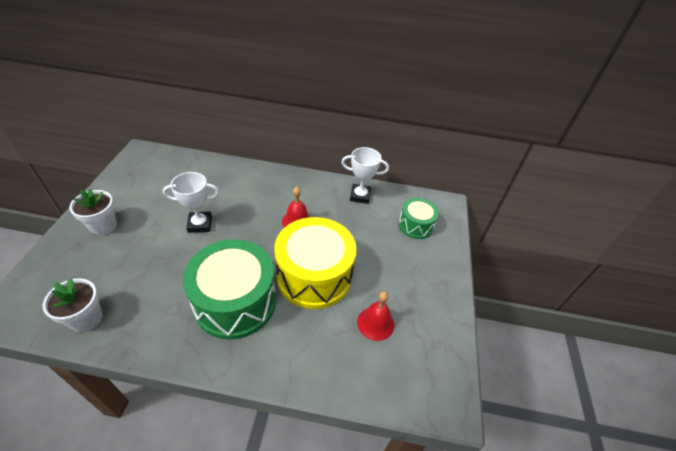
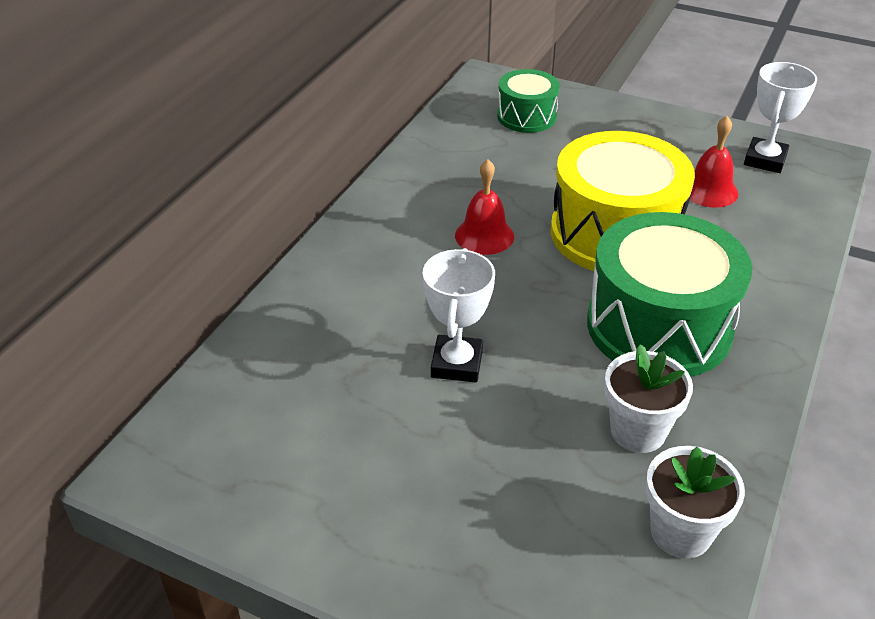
camera: 70 degrees left, 5 degrees down
(103, 226) = (417, 527): white flower pot -> white flower pot (638, 431)
(360, 196) = (439, 156): white trophy -> white trophy (765, 160)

**Your task**: I'd like the number of lines in the listing above that contain the string "white", and only the number.

**Written solution**: 2